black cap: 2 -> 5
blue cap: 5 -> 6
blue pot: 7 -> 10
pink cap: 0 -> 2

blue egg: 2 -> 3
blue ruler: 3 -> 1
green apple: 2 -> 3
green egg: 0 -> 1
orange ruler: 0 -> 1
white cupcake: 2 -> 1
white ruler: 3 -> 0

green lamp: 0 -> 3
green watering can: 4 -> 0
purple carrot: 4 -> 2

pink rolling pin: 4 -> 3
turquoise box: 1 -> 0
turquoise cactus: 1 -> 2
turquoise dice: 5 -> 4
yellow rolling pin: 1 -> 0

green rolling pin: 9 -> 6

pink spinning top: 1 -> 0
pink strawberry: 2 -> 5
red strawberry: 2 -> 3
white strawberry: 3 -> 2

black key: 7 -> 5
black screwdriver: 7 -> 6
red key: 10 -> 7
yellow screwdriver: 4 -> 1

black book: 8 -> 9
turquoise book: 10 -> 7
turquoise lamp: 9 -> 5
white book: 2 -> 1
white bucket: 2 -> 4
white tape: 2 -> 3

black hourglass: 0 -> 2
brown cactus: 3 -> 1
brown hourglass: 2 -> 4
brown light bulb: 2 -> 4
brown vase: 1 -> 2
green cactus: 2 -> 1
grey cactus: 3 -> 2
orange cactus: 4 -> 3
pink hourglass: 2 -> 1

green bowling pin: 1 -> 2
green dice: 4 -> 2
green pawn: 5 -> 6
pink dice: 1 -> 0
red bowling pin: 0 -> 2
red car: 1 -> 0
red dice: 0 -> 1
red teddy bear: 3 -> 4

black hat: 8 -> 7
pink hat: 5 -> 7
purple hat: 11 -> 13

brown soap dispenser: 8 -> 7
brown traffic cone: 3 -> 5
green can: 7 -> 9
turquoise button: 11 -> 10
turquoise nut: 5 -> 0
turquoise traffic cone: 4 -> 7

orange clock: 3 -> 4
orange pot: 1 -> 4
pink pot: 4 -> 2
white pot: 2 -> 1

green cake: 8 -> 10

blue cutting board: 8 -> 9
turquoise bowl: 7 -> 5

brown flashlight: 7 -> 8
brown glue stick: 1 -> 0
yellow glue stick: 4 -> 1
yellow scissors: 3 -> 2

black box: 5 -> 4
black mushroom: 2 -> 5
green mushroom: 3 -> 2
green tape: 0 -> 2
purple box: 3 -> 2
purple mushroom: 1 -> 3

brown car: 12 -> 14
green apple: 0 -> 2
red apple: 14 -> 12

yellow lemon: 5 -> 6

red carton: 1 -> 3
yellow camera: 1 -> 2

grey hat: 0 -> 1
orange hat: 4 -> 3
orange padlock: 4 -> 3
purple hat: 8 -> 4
---
## Task objective:
Among the lines above, repeat exactly those from the line with "brown vase: 1 -> 2" to the line with "green can: 7 -> 9", counting both ends.

## Problem solution:
brown vase: 1 -> 2
green cactus: 2 -> 1
grey cactus: 3 -> 2
orange cactus: 4 -> 3
pink hourglass: 2 -> 1

green bowling pin: 1 -> 2
green dice: 4 -> 2
green pawn: 5 -> 6
pink dice: 1 -> 0
red bowling pin: 0 -> 2
red car: 1 -> 0
red dice: 0 -> 1
red teddy bear: 3 -> 4

black hat: 8 -> 7
pink hat: 5 -> 7
purple hat: 11 -> 13

brown soap dispenser: 8 -> 7
brown traffic cone: 3 -> 5
green can: 7 -> 9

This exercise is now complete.